Please repeat every entry, keeping each one exactly the same.

══════

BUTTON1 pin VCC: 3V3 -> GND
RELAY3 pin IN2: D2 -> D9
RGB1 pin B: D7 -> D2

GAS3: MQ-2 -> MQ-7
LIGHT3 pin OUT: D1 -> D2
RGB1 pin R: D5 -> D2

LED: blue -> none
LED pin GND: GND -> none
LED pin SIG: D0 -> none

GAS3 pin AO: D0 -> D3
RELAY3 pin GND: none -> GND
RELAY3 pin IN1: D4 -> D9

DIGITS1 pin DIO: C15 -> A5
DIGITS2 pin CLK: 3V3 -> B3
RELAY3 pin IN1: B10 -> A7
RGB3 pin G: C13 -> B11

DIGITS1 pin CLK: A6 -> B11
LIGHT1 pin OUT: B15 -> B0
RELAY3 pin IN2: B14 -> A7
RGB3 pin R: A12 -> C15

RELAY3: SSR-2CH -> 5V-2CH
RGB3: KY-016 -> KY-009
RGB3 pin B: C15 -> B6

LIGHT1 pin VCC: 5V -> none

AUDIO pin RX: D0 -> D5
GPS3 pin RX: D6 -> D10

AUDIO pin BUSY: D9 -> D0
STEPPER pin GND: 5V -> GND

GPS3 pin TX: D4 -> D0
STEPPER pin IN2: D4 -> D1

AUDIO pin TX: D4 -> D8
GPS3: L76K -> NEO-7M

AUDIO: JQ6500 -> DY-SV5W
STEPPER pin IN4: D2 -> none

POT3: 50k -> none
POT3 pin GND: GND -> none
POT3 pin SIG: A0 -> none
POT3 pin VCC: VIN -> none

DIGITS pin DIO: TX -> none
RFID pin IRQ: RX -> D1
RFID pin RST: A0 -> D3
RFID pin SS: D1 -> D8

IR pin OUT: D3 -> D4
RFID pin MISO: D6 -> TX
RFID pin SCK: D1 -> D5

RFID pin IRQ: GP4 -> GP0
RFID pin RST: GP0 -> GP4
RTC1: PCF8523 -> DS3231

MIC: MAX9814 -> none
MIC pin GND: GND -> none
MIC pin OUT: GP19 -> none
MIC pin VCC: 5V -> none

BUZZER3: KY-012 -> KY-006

══════

## Task result
BUTTON1 pin VCC: 3V3 -> GND
RELAY3 pin IN2: D2 -> D9
RGB1 pin B: D7 -> D2

GAS3: MQ-2 -> MQ-7
LIGHT3 pin OUT: D1 -> D2
RGB1 pin R: D5 -> D2

LED: blue -> none
LED pin GND: GND -> none
LED pin SIG: D0 -> none

GAS3 pin AO: D0 -> D3
RELAY3 pin GND: none -> GND
RELAY3 pin IN1: D4 -> D9

DIGITS1 pin DIO: C15 -> A5
DIGITS2 pin CLK: 3V3 -> B3
RELAY3 pin IN1: B10 -> A7
RGB3 pin G: C13 -> B11

DIGITS1 pin CLK: A6 -> B11
LIGHT1 pin OUT: B15 -> B0
RELAY3 pin IN2: B14 -> A7
RGB3 pin R: A12 -> C15

RELAY3: SSR-2CH -> 5V-2CH
RGB3: KY-016 -> KY-009
RGB3 pin B: C15 -> B6

LIGHT1 pin VCC: 5V -> none

AUDIO pin RX: D0 -> D5
GPS3 pin RX: D6 -> D10

AUDIO pin BUSY: D9 -> D0
STEPPER pin GND: 5V -> GND

GPS3 pin TX: D4 -> D0
STEPPER pin IN2: D4 -> D1

AUDIO pin TX: D4 -> D8
GPS3: L76K -> NEO-7M

AUDIO: JQ6500 -> DY-SV5W
STEPPER pin IN4: D2 -> none

POT3: 50k -> none
POT3 pin GND: GND -> none
POT3 pin SIG: A0 -> none
POT3 pin VCC: VIN -> none

DIGITS pin DIO: TX -> none
RFID pin IRQ: RX -> D1
RFID pin RST: A0 -> D3
RFID pin SS: D1 -> D8

IR pin OUT: D3 -> D4
RFID pin MISO: D6 -> TX
RFID pin SCK: D1 -> D5

RFID pin IRQ: GP4 -> GP0
RFID pin RST: GP0 -> GP4
RTC1: PCF8523 -> DS3231

MIC: MAX9814 -> none
MIC pin GND: GND -> none
MIC pin OUT: GP19 -> none
MIC pin VCC: 5V -> none

BUZZER3: KY-012 -> KY-006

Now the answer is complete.